◆ **Brief**
Only the lines from the one bearing "R5: 56k (+9V, NET10) -> 56k (+9V, GND)" through the end of the entries should be output, exactly as they stand, and pictures should be skipped.

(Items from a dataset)
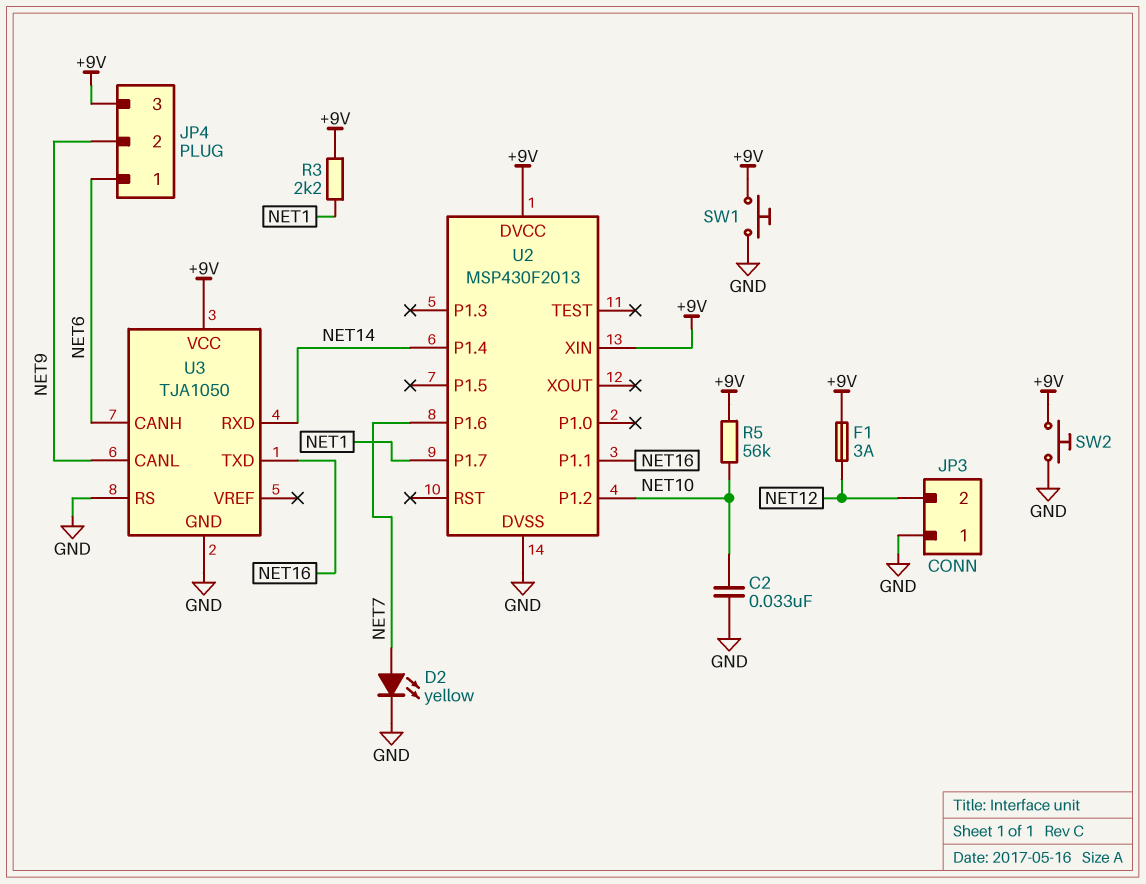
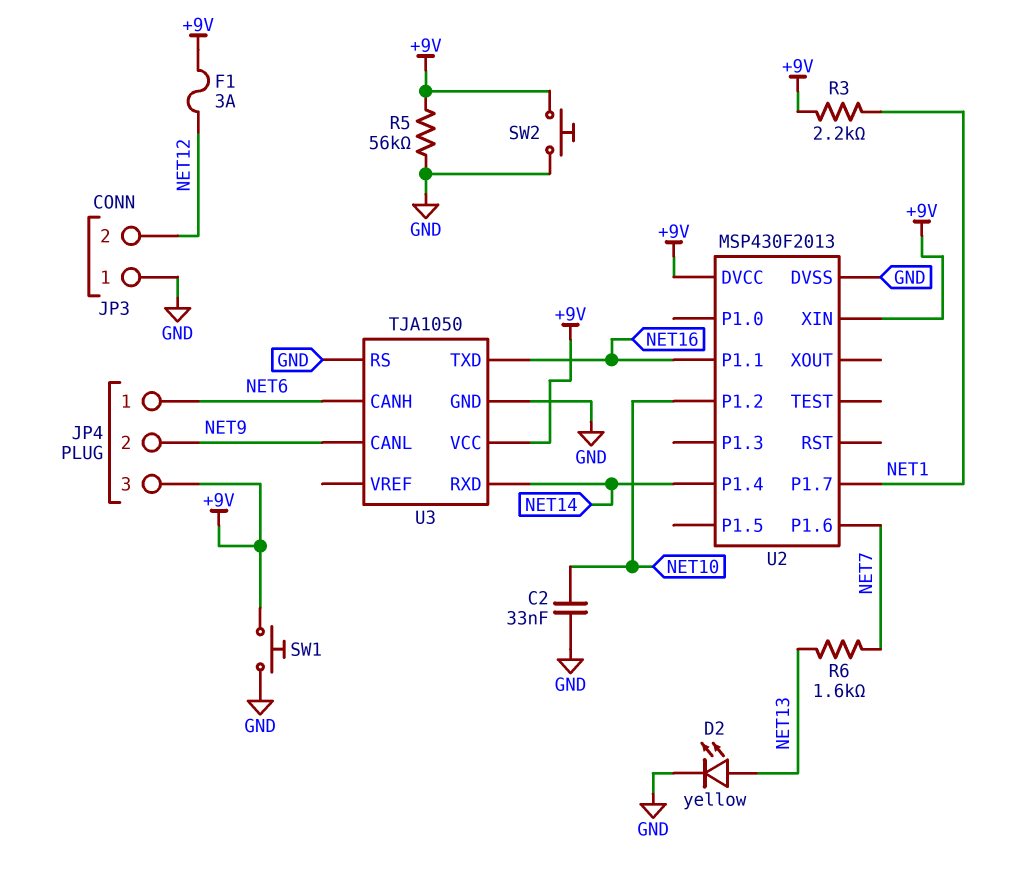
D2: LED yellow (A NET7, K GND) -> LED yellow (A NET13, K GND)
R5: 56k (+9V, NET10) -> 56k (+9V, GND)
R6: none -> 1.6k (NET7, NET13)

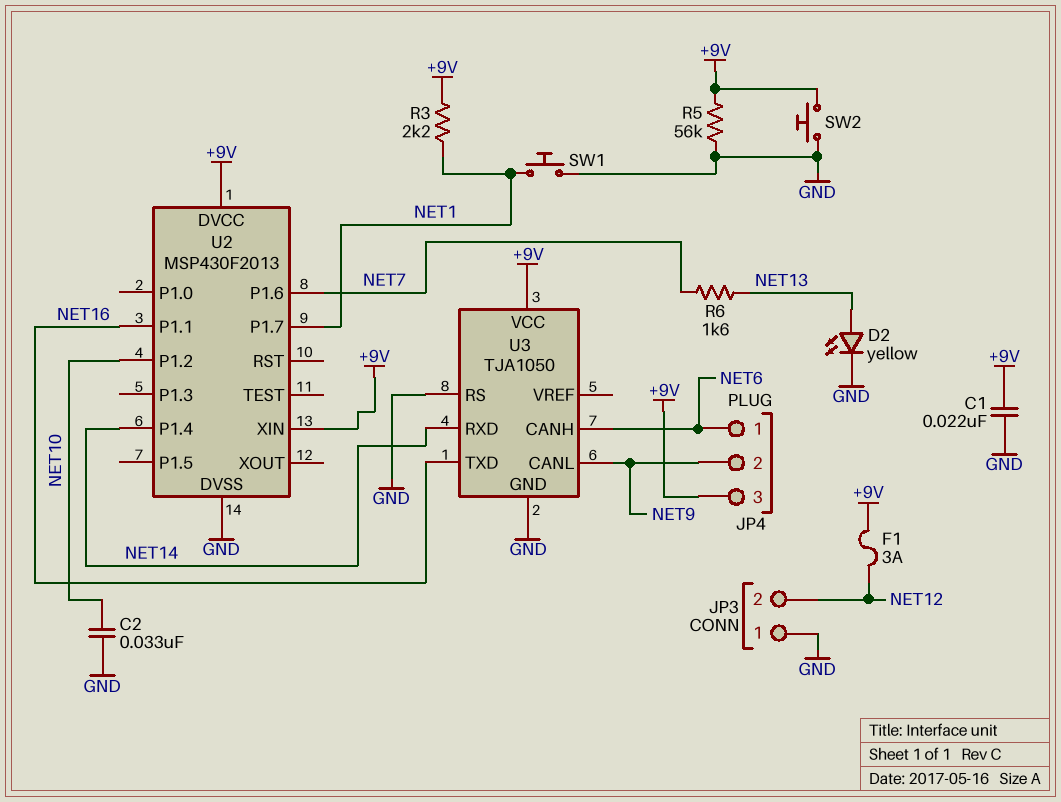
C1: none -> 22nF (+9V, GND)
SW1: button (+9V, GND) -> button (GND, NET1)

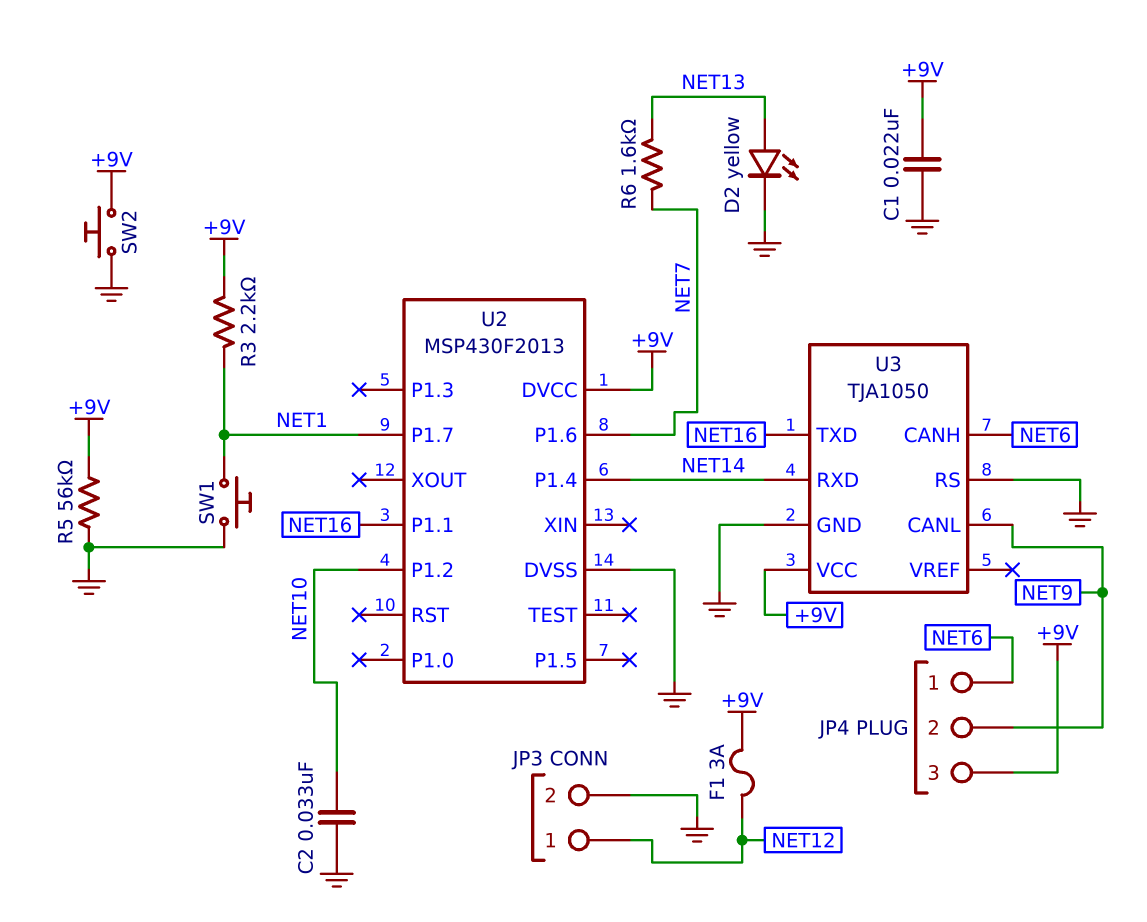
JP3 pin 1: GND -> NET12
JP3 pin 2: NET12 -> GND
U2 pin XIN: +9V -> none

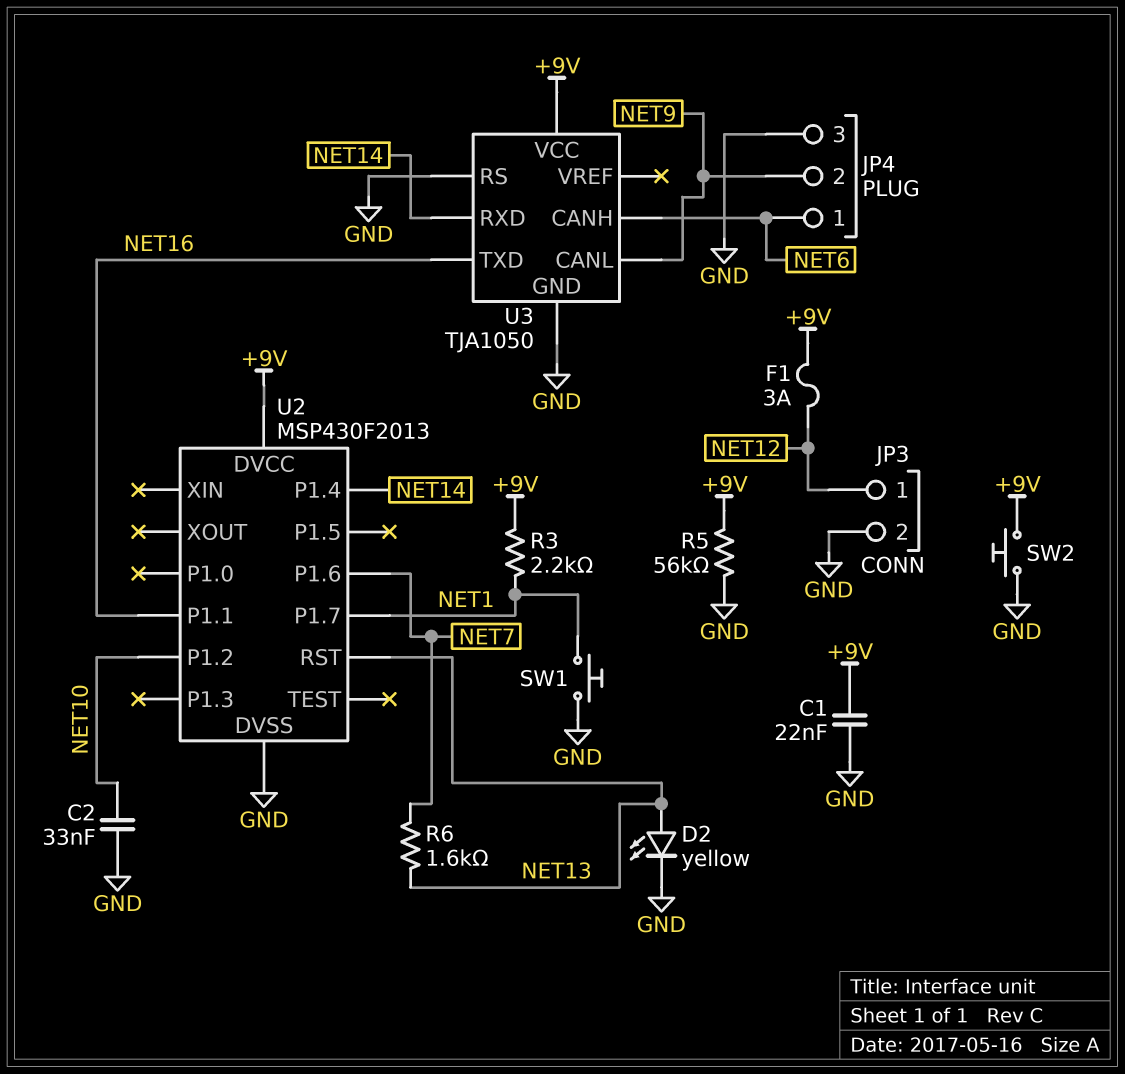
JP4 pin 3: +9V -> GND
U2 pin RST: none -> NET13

◆ **Result of this task**
R5: 56k (+9V, NET10) -> 56k (+9V, GND)
R6: none -> 1.6k (NET7, NET13)

C1: none -> 22nF (+9V, GND)
SW1: button (+9V, GND) -> button (GND, NET1)

JP3 pin 1: GND -> NET12
JP3 pin 2: NET12 -> GND
U2 pin XIN: +9V -> none

JP4 pin 3: +9V -> GND
U2 pin RST: none -> NET13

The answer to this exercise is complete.